[Data section Boundary: Start]
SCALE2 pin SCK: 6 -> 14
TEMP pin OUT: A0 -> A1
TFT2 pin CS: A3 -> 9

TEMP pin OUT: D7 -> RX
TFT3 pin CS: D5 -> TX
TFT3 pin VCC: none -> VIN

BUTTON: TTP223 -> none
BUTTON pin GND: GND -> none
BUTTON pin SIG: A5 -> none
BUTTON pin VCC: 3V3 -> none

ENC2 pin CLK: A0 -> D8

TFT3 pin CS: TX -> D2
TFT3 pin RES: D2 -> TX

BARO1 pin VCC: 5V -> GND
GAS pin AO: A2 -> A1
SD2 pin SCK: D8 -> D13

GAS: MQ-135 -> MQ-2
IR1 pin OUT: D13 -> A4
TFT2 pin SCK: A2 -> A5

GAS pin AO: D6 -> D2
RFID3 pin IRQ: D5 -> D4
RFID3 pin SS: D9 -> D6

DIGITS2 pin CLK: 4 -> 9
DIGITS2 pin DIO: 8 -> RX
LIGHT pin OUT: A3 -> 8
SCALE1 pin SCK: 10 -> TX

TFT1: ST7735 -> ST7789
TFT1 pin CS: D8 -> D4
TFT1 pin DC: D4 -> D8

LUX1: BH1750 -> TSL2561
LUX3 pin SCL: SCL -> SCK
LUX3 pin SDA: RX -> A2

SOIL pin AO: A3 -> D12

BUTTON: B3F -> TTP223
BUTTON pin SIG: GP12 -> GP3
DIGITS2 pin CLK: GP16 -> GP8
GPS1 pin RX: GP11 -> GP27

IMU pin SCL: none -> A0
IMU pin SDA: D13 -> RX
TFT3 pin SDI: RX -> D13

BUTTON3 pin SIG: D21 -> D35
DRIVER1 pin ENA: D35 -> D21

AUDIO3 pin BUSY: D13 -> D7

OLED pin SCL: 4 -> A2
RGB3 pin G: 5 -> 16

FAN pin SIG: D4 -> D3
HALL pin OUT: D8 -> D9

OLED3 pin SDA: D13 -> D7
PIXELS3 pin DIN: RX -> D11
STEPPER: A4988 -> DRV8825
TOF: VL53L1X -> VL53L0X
[Data section Boundary: End]
Task goal
Go through the records above and repeat each one exactly.

Output for this exercise
SCALE2 pin SCK: 6 -> 14
TEMP pin OUT: A0 -> A1
TFT2 pin CS: A3 -> 9

TEMP pin OUT: D7 -> RX
TFT3 pin CS: D5 -> TX
TFT3 pin VCC: none -> VIN

BUTTON: TTP223 -> none
BUTTON pin GND: GND -> none
BUTTON pin SIG: A5 -> none
BUTTON pin VCC: 3V3 -> none

ENC2 pin CLK: A0 -> D8

TFT3 pin CS: TX -> D2
TFT3 pin RES: D2 -> TX

BARO1 pin VCC: 5V -> GND
GAS pin AO: A2 -> A1
SD2 pin SCK: D8 -> D13

GAS: MQ-135 -> MQ-2
IR1 pin OUT: D13 -> A4
TFT2 pin SCK: A2 -> A5

GAS pin AO: D6 -> D2
RFID3 pin IRQ: D5 -> D4
RFID3 pin SS: D9 -> D6

DIGITS2 pin CLK: 4 -> 9
DIGITS2 pin DIO: 8 -> RX
LIGHT pin OUT: A3 -> 8
SCALE1 pin SCK: 10 -> TX

TFT1: ST7735 -> ST7789
TFT1 pin CS: D8 -> D4
TFT1 pin DC: D4 -> D8

LUX1: BH1750 -> TSL2561
LUX3 pin SCL: SCL -> SCK
LUX3 pin SDA: RX -> A2

SOIL pin AO: A3 -> D12

BUTTON: B3F -> TTP223
BUTTON pin SIG: GP12 -> GP3
DIGITS2 pin CLK: GP16 -> GP8
GPS1 pin RX: GP11 -> GP27

IMU pin SCL: none -> A0
IMU pin SDA: D13 -> RX
TFT3 pin SDI: RX -> D13

BUTTON3 pin SIG: D21 -> D35
DRIVER1 pin ENA: D35 -> D21

AUDIO3 pin BUSY: D13 -> D7

OLED pin SCL: 4 -> A2
RGB3 pin G: 5 -> 16

FAN pin SIG: D4 -> D3
HALL pin OUT: D8 -> D9

OLED3 pin SDA: D13 -> D7
PIXELS3 pin DIN: RX -> D11
STEPPER: A4988 -> DRV8825
TOF: VL53L1X -> VL53L0X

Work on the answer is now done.